• **Task prompt**
Your answer must be an exact copy of the records, with no pictures included.

• **Source material**
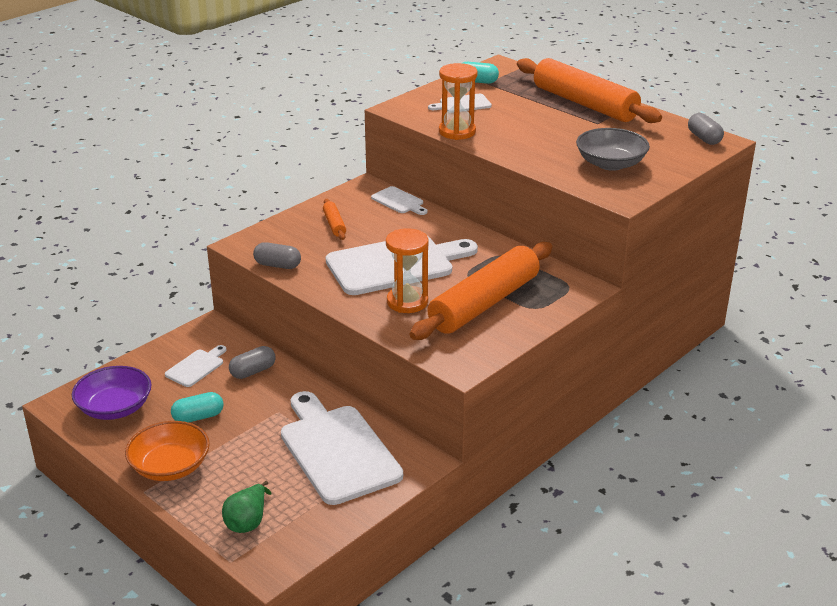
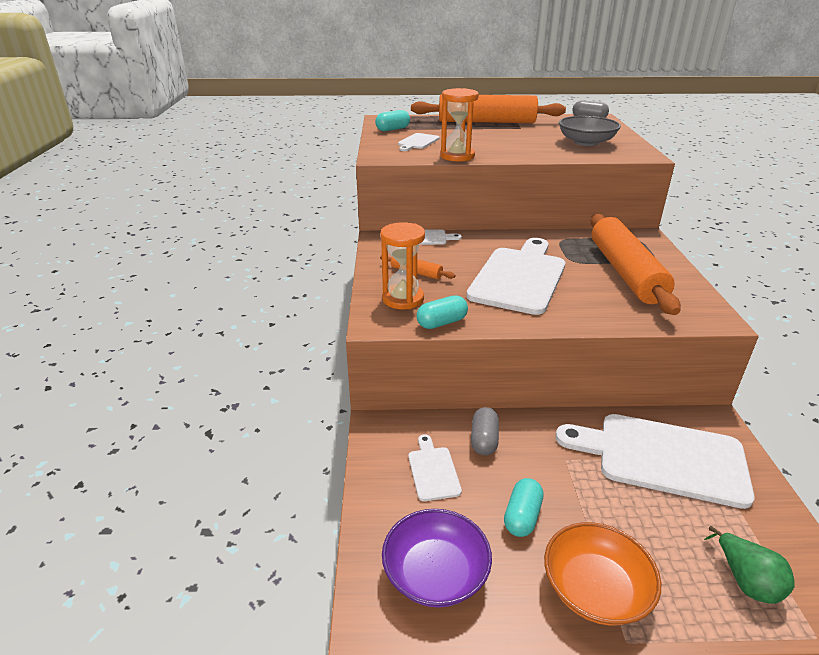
camera: 45 degrees left, 0 degrees up
(277, 265) = (442, 323): grey capsule -> turquoise capsule
(407, 302) = (585, 297): orange hourglass -> orange hourglass (403, 299)

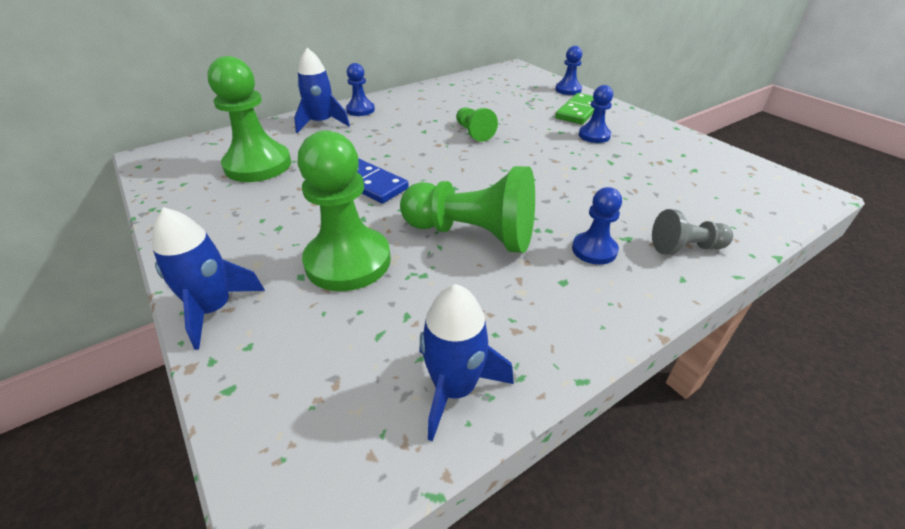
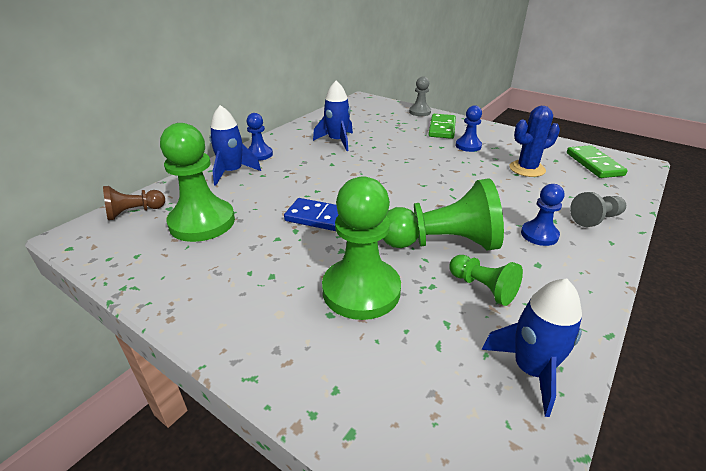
camera: 20 degrees left, 5 degrees down
(210, 145) = (134, 212): none -> brown pawn
(213, 309) = (274, 366): blue rocket -> blue rocket (337, 141)
(473, 132) = (374, 158): green pawn -> green pawn (483, 288)
(568, 90) = (419, 112): blue pawn -> grey pawn
(646, 173) = (527, 169): none -> blue cactus
(744, 183) = (594, 164): none -> green domino

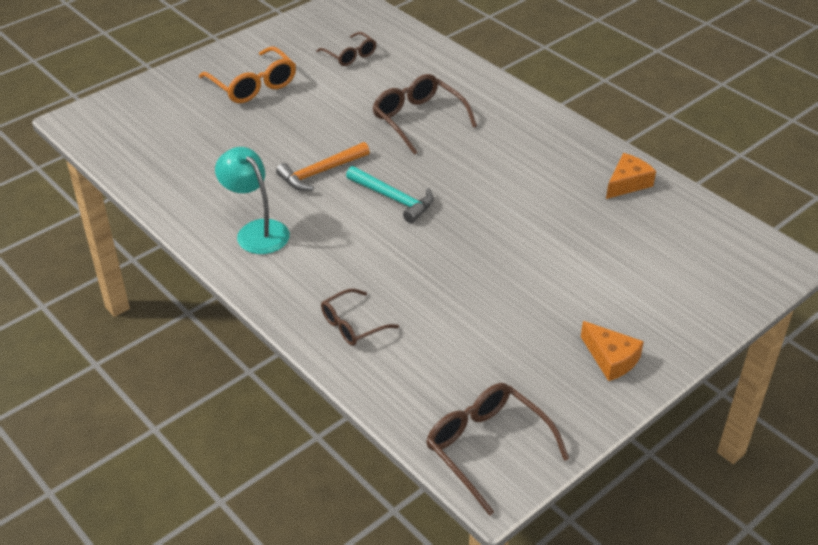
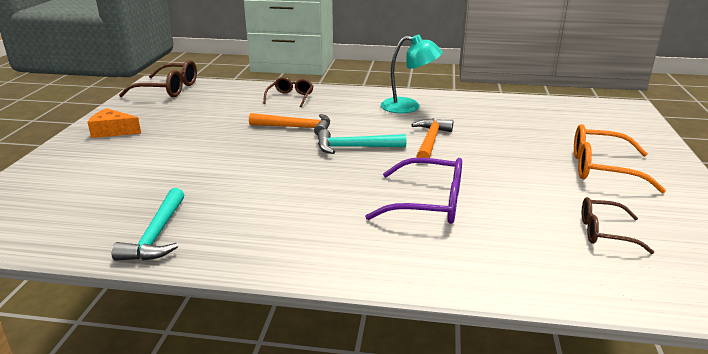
camera: 140 degrees right, 15 degrees down
(411, 257) = (296, 127): none -> orange hammer
(418, 120) = (428, 203): brown glasses -> purple glasses
(627, 183) = (157, 235): orange cheese -> turquoise hammer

• **Response box**
camera: 45 degrees left, 0 degrees up
(277, 265) = (442, 323): grey capsule -> turquoise capsule
(407, 302) = (585, 297): orange hourglass -> orange hourglass (403, 299)

camera: 20 degrees left, 5 degrees down
(210, 145) = (134, 212): none -> brown pawn
(213, 309) = (274, 366): blue rocket -> blue rocket (337, 141)
(473, 132) = (374, 158): green pawn -> green pawn (483, 288)
(568, 90) = (419, 112): blue pawn -> grey pawn
(646, 173) = (527, 169): none -> blue cactus
(744, 183) = (594, 164): none -> green domino

camera: 140 degrees right, 15 degrees down
(411, 257) = (296, 127): none -> orange hammer
(418, 120) = (428, 203): brown glasses -> purple glasses
(627, 183) = (157, 235): orange cheese -> turquoise hammer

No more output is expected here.